Provided data:
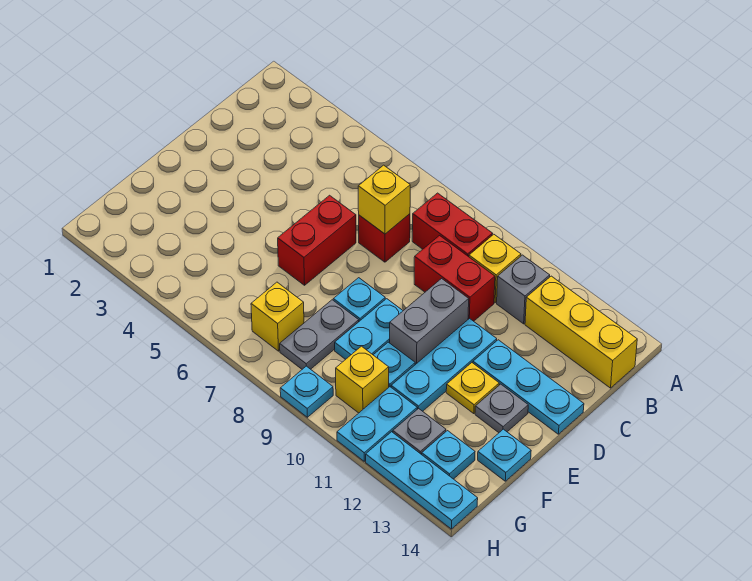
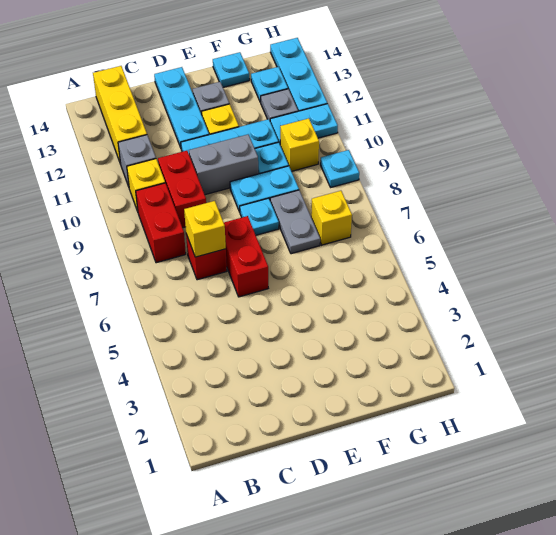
red brick D6:E6 level 1 -> red brick D6:D7 level 1
grey plate F8:G8 level 1 -> grey plate F7:F8 level 1

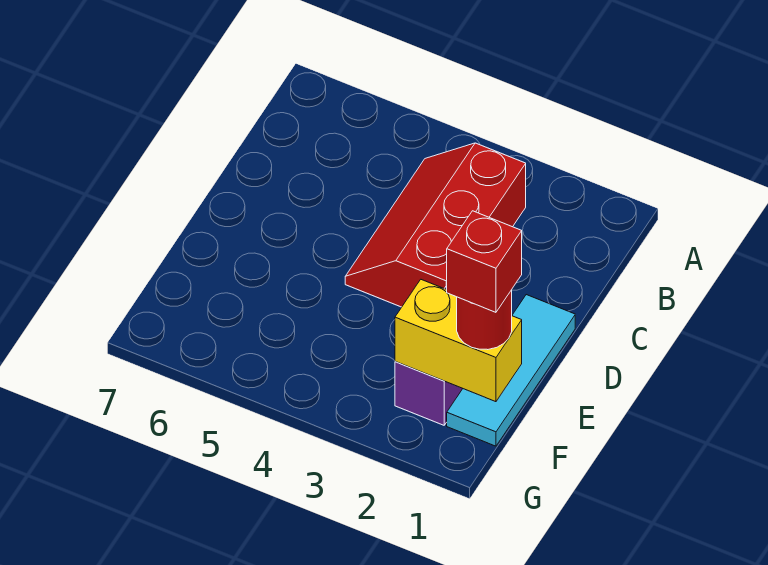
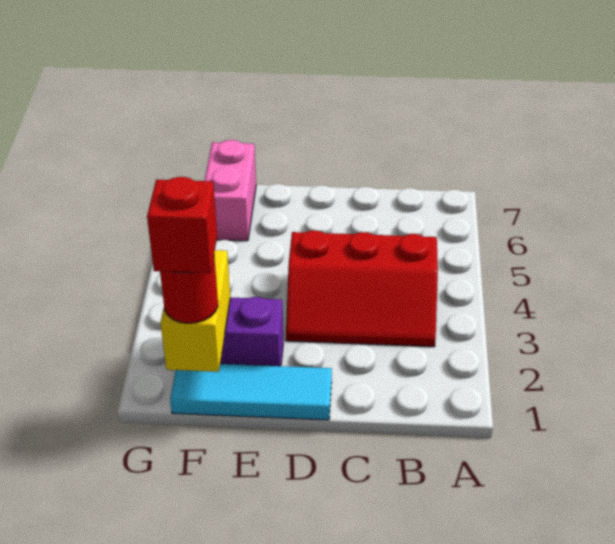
red slope B3:D4 level 1 top 3 -> red slope B3:D4 level 1 top 4
none -> pink brick F6:F7 level 1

Aim of the exercise: Please transcribe the material above exactly as written. Leave the pictures out.

Reply:
red brick D6:E6 level 1 -> red brick D6:D7 level 1
grey plate F8:G8 level 1 -> grey plate F7:F8 level 1

red slope B3:D4 level 1 top 3 -> red slope B3:D4 level 1 top 4
none -> pink brick F6:F7 level 1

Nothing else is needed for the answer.